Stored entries
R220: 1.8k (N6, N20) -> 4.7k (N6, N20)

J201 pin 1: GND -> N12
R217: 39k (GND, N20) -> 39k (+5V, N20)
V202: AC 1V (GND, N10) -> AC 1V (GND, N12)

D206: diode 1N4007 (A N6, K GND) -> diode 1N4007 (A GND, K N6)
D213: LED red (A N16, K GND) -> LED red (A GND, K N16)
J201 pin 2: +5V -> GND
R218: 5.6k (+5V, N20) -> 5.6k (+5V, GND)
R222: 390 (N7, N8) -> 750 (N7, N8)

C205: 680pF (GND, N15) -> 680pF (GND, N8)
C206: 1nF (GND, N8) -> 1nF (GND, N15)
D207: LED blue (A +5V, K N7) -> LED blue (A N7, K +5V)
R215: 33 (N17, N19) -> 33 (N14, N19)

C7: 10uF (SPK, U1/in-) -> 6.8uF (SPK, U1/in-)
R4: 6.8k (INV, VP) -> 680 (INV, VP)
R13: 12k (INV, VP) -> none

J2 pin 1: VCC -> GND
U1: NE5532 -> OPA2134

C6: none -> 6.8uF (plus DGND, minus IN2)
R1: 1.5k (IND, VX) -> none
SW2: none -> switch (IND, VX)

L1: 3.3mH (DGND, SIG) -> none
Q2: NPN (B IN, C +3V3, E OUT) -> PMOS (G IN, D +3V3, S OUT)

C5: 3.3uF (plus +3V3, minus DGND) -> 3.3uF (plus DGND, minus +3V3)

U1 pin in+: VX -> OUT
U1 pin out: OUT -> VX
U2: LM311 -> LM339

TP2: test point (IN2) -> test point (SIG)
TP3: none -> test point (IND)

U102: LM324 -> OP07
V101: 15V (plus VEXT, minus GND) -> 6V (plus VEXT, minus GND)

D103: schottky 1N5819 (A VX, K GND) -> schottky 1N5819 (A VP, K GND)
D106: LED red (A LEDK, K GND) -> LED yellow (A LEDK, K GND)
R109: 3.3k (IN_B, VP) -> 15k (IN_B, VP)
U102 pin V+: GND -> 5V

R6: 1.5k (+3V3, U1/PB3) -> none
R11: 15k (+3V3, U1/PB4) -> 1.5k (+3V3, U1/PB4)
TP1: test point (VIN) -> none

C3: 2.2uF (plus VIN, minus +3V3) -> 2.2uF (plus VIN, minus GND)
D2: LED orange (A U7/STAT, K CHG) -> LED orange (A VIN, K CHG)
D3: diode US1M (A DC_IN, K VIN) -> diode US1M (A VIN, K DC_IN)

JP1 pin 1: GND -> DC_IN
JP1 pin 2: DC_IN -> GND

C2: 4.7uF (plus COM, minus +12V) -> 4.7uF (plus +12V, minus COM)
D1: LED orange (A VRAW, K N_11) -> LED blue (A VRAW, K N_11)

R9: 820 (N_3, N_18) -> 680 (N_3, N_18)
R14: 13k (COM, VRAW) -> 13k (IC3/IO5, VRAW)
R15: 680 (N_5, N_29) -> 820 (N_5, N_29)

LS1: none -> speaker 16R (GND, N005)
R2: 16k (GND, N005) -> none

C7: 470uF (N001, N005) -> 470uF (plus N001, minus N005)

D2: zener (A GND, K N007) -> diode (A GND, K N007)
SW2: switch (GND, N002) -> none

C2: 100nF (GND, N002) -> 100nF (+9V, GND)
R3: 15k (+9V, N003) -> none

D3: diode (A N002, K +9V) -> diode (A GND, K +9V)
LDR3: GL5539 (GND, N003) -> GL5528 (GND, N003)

■ What you need to do: Go through the entries above and report each line with the string "DGND" in it.

■ Exercise response:
C6: none -> 6.8uF (plus DGND, minus IN2)
L1: 3.3mH (DGND, SIG) -> none
C5: 3.3uF (plus +3V3, minus DGND) -> 3.3uF (plus DGND, minus +3V3)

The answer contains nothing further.